• [DATASET CONTENT]:
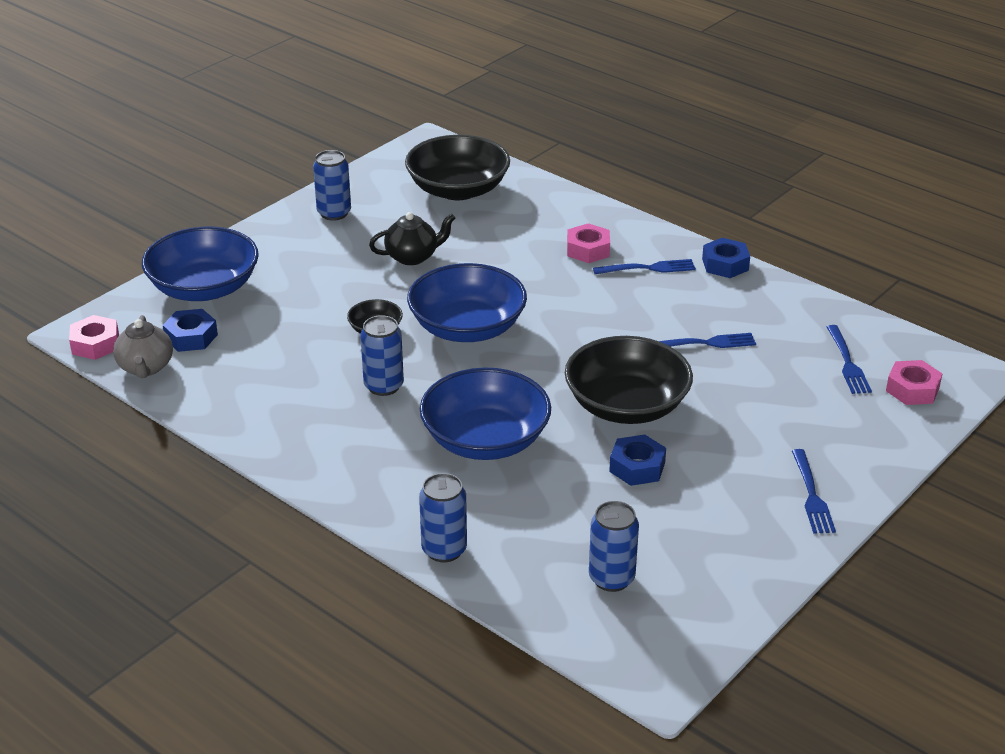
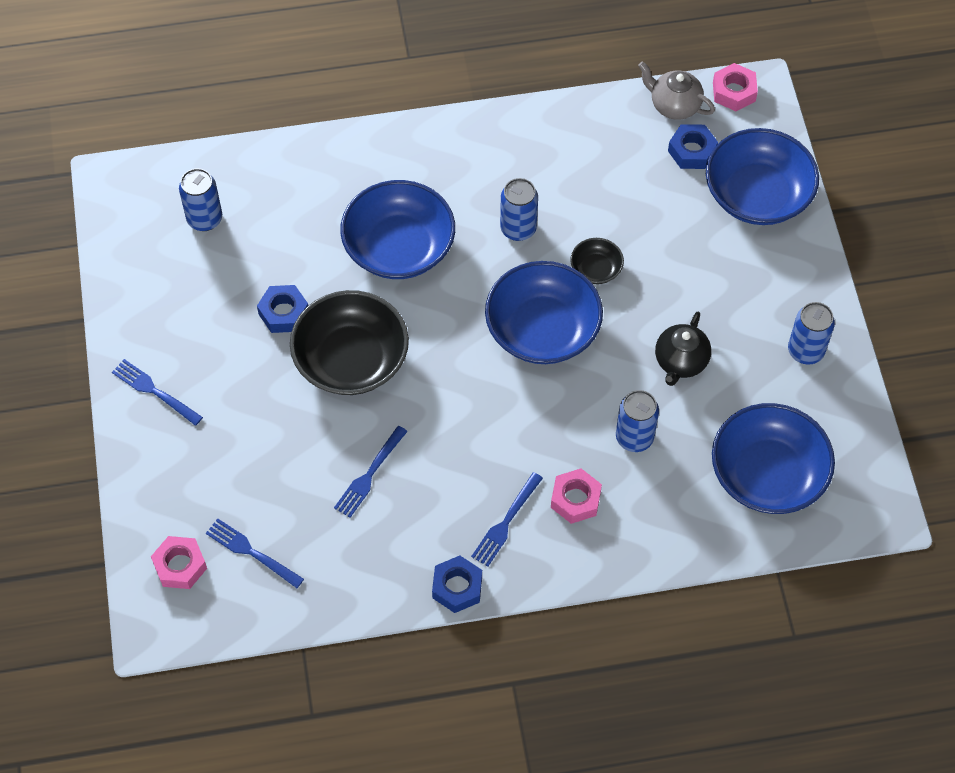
camera: 130 degrees right, 25 degrees up
(444, 550) = (317, 153): blue can -> blue can (634, 437)
(458, 189) = (768, 474): black bowl -> blue bowl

• [REQUIRED WORK]: Quote the material in full and exactly; do not carry over its pictures.

• [ANSWER TO THE PROBLEM]:
camera: 130 degrees right, 25 degrees up
(444, 550) = (317, 153): blue can -> blue can (634, 437)
(458, 189) = (768, 474): black bowl -> blue bowl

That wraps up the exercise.